### DESCRIPTION OF THE TASK
Leaving out the images, repeat all the lines below exactly.

(DATA EXTRACT begins)

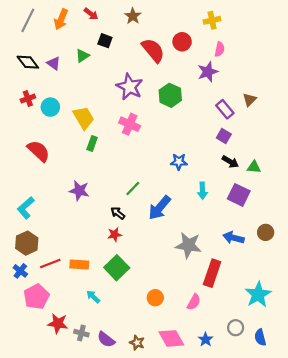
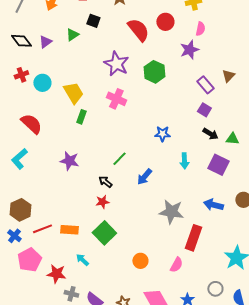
purple triangle: (54, 63) -> (45, 42), turned 48
cyan L-shape: (26, 208) -> (19, 159), moved
blue arrow: (160, 208) -> (144, 177), size x0.7
red star: (58, 323) -> (56, 274), moved

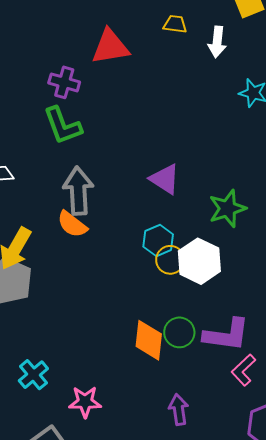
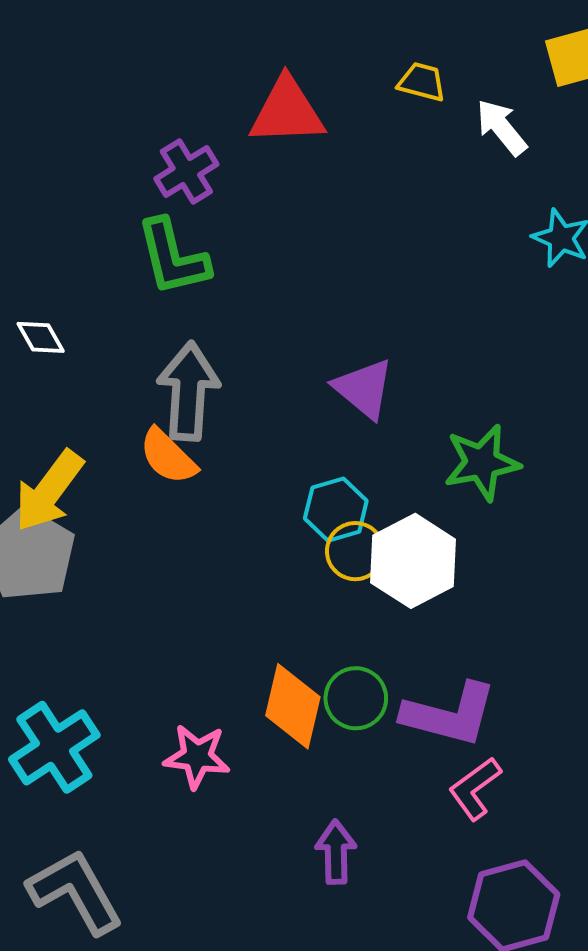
white arrow: (217, 42) -> (502, 127), turned 128
purple cross: (64, 82) -> (186, 171), turned 36
cyan cross: (33, 375) -> (54, 747), size x1.4
pink star: (85, 402) -> (197, 756), moved

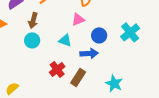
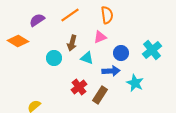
brown arrow: (33, 20) -> (72, 43), moved
cyan star: (114, 83) -> (135, 83), moved

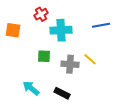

(DATA EXTRACT ends)

### TASK RESULT
purple triangle: (54, 63) -> (45, 42), turned 48
cyan L-shape: (26, 208) -> (19, 159), moved
blue arrow: (160, 208) -> (144, 177), size x0.7
red star: (58, 323) -> (56, 274), moved

white arrow: (217, 42) -> (502, 127), turned 128
purple cross: (64, 82) -> (186, 171), turned 36
cyan cross: (33, 375) -> (54, 747), size x1.4
pink star: (85, 402) -> (197, 756), moved

brown arrow: (33, 20) -> (72, 43), moved
cyan star: (114, 83) -> (135, 83), moved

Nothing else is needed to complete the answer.